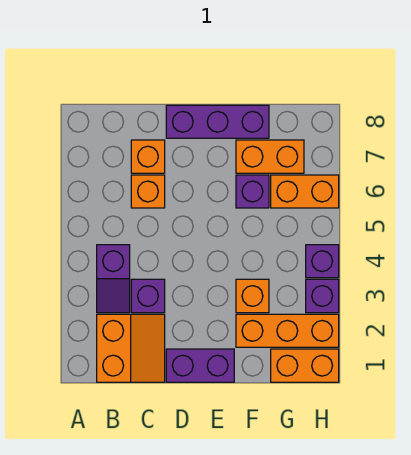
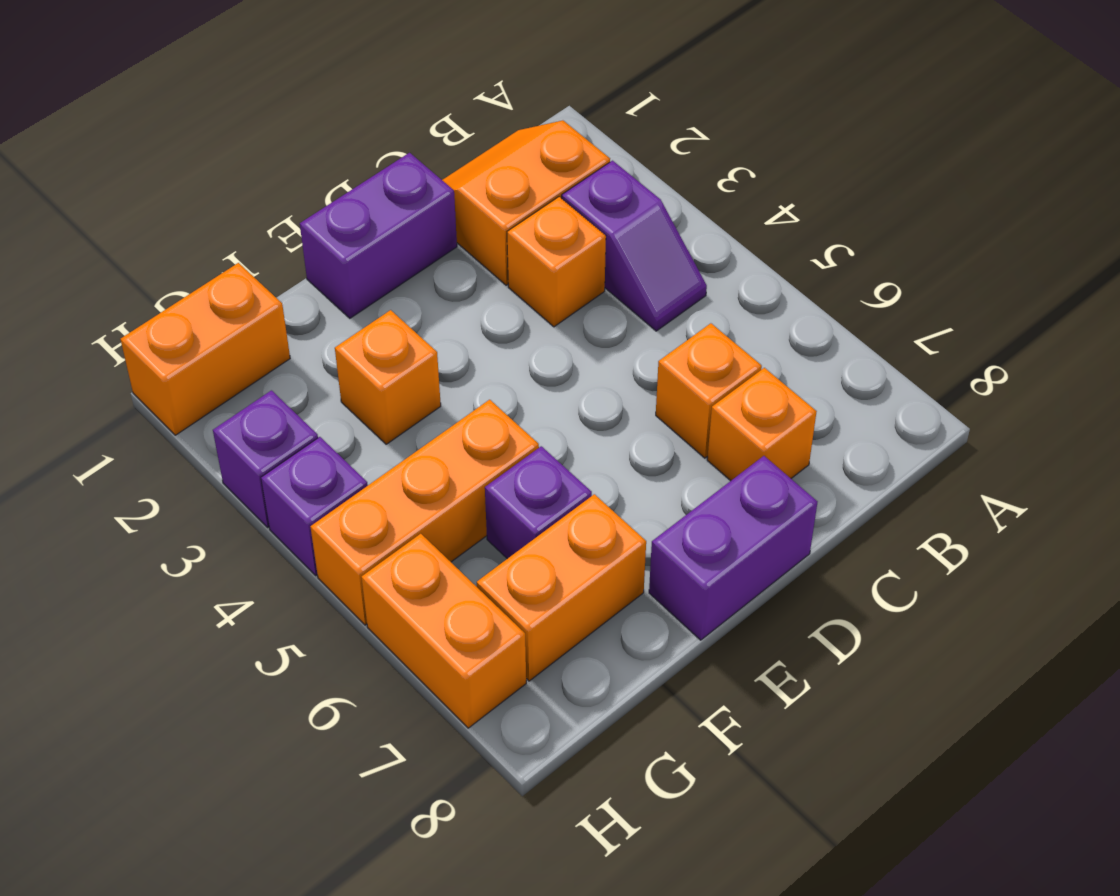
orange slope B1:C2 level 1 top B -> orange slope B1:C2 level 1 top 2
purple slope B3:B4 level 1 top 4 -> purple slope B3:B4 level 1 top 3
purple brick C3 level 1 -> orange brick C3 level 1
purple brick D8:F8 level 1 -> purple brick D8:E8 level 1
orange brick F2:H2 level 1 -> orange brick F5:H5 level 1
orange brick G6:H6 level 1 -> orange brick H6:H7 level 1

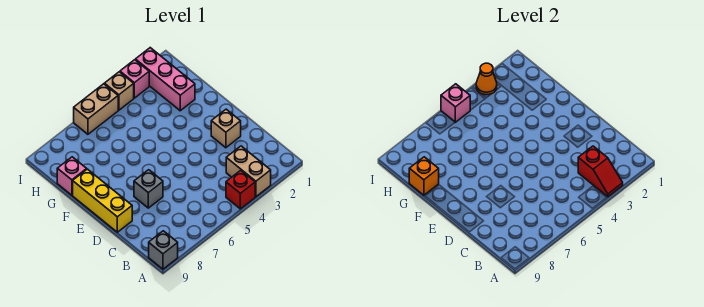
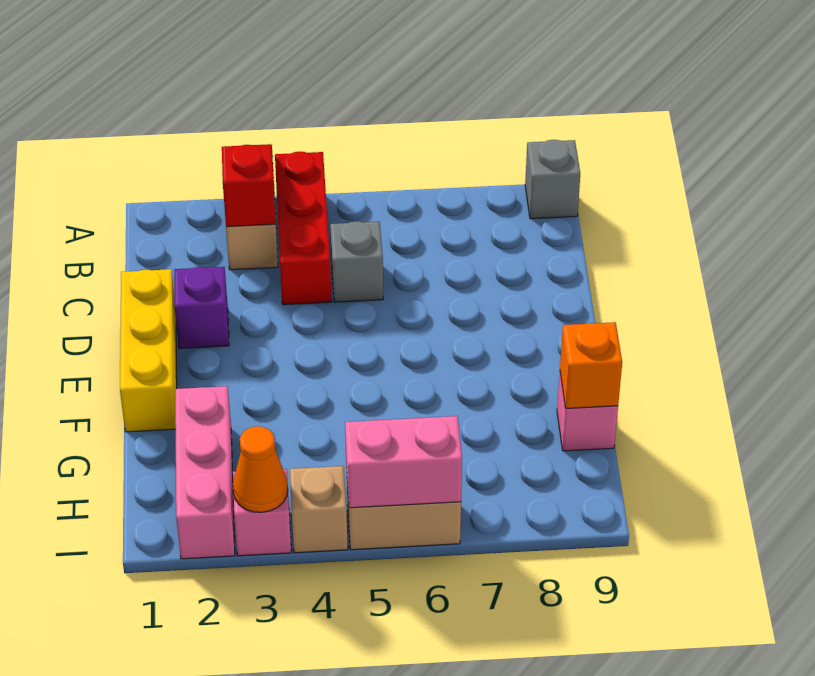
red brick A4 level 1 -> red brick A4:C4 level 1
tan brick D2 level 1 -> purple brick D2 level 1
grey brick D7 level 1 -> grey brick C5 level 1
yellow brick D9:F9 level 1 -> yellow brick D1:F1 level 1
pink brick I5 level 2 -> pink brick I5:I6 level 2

*Task brief*
What you return should be the entries from above, unchanged and without their images.

*Answer space*
orange slope B1:C2 level 1 top B -> orange slope B1:C2 level 1 top 2
purple slope B3:B4 level 1 top 4 -> purple slope B3:B4 level 1 top 3
purple brick C3 level 1 -> orange brick C3 level 1
purple brick D8:F8 level 1 -> purple brick D8:E8 level 1
orange brick F2:H2 level 1 -> orange brick F5:H5 level 1
orange brick G6:H6 level 1 -> orange brick H6:H7 level 1

red brick A4 level 1 -> red brick A4:C4 level 1
tan brick D2 level 1 -> purple brick D2 level 1
grey brick D7 level 1 -> grey brick C5 level 1
yellow brick D9:F9 level 1 -> yellow brick D1:F1 level 1
pink brick I5 level 2 -> pink brick I5:I6 level 2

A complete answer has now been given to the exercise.